Show each line from the records below in which the word "tree" occurs.

==================================================

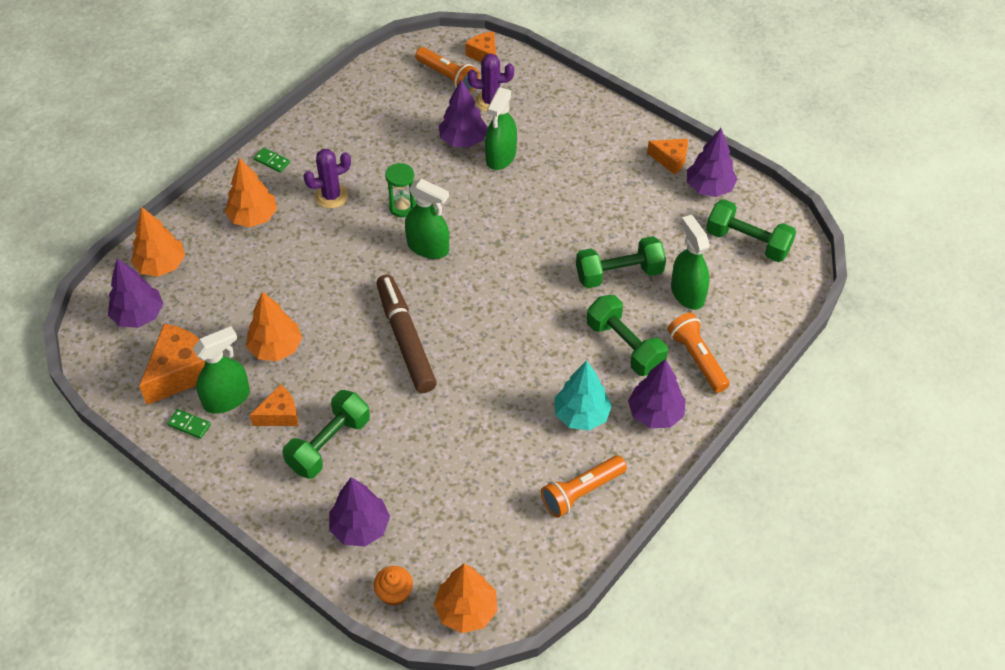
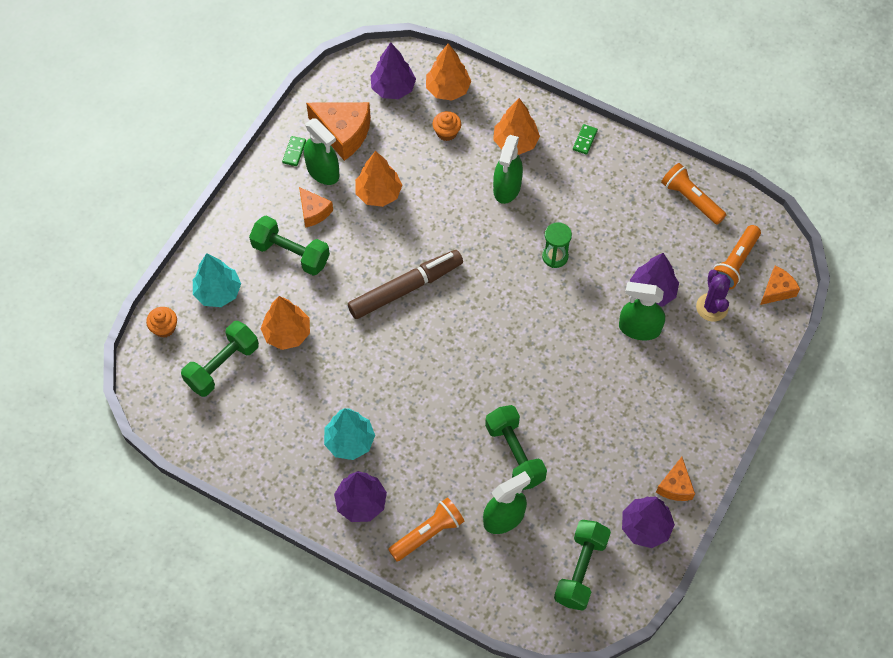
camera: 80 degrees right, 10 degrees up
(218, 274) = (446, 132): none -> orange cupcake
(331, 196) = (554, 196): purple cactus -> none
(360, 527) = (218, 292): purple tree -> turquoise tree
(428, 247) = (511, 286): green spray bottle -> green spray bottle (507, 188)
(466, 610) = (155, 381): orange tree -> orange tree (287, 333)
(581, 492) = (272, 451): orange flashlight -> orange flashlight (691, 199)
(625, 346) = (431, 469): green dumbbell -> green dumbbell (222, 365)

==================================================

(Result of this task)
(360, 527) = (218, 292): purple tree -> turquoise tree
(466, 610) = (155, 381): orange tree -> orange tree (287, 333)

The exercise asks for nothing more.